> What is needed:
Wherever the string "minus" appears in the records, return the line that holds it.

> Extracted records:
****************************************

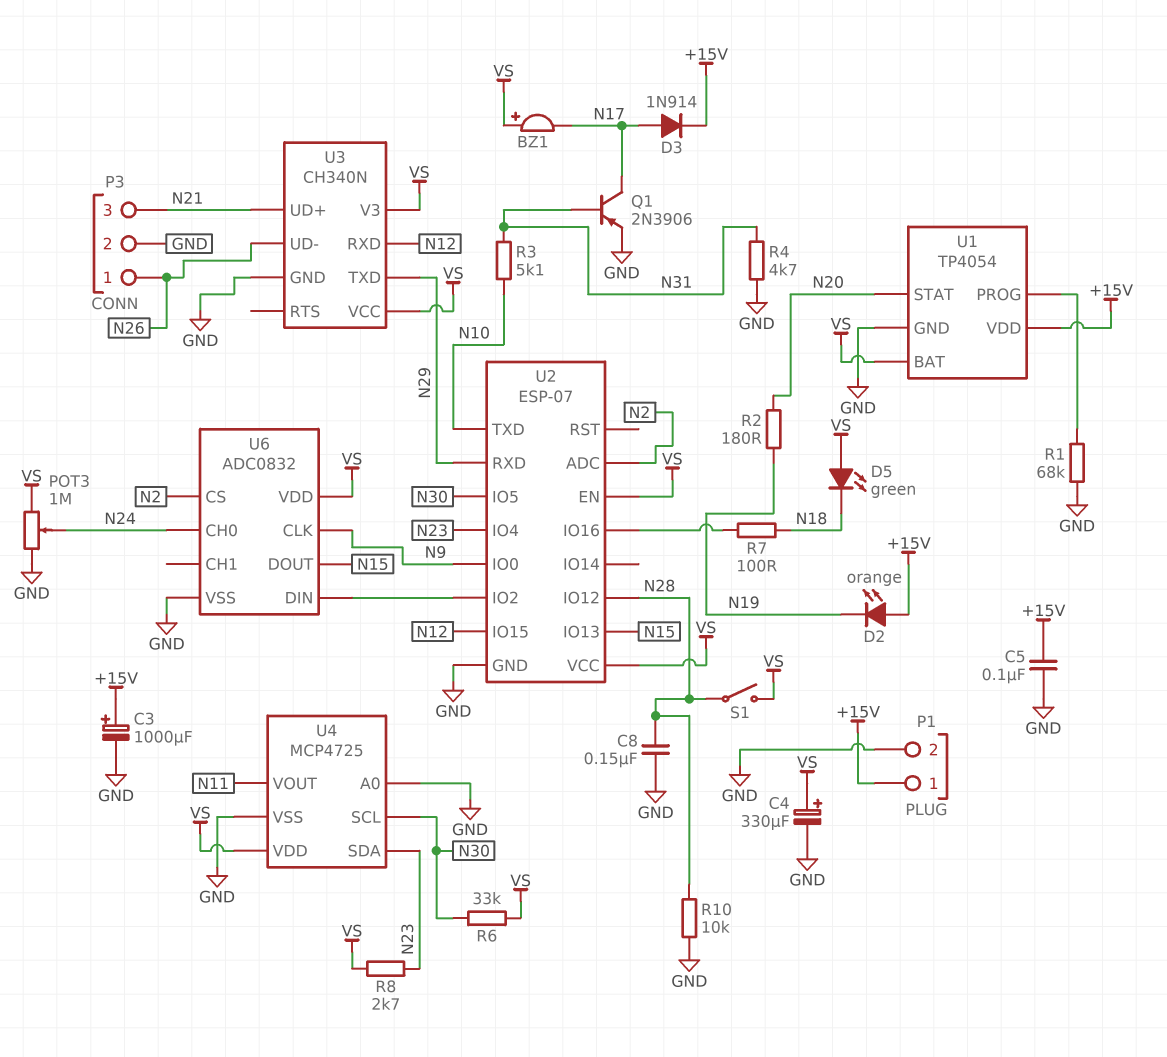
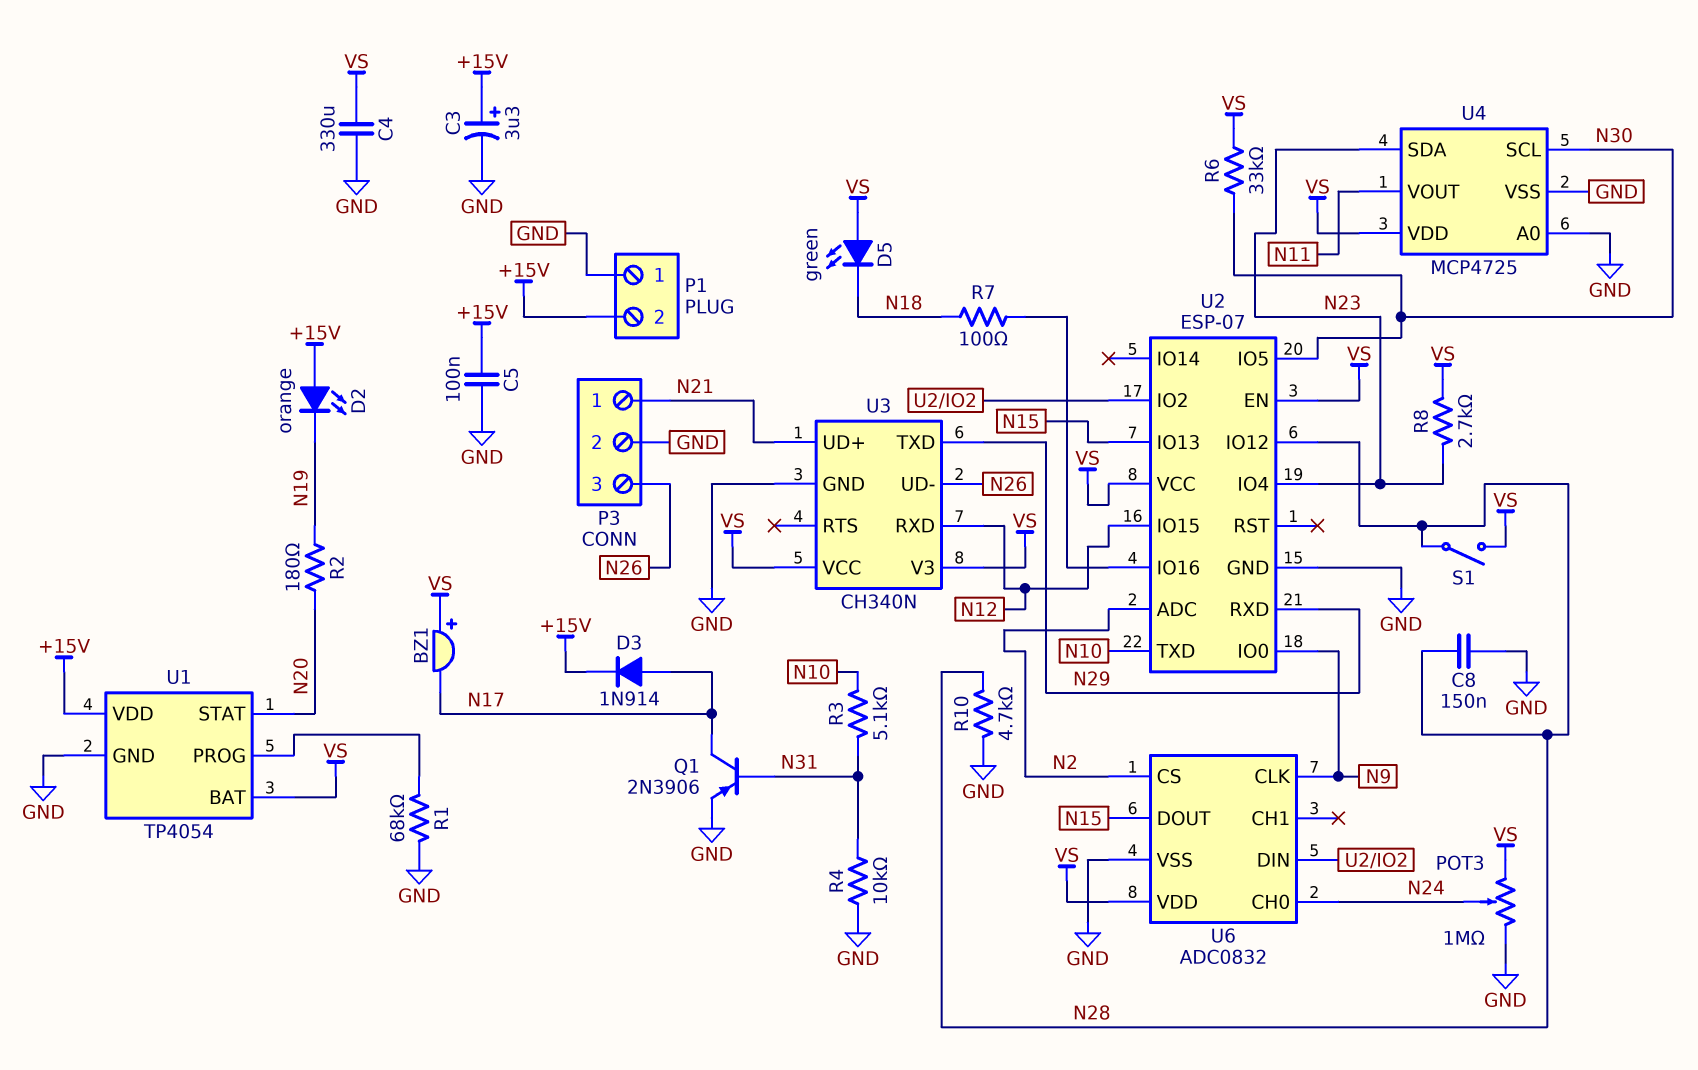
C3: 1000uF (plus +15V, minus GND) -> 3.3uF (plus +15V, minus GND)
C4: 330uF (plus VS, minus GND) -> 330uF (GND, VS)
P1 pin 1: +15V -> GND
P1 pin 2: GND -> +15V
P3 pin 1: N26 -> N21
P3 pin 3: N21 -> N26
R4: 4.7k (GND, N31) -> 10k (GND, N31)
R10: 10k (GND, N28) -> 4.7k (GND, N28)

****************************************

> Task solution:
C3: 1000uF (plus +15V, minus GND) -> 3.3uF (plus +15V, minus GND)
C4: 330uF (plus VS, minus GND) -> 330uF (GND, VS)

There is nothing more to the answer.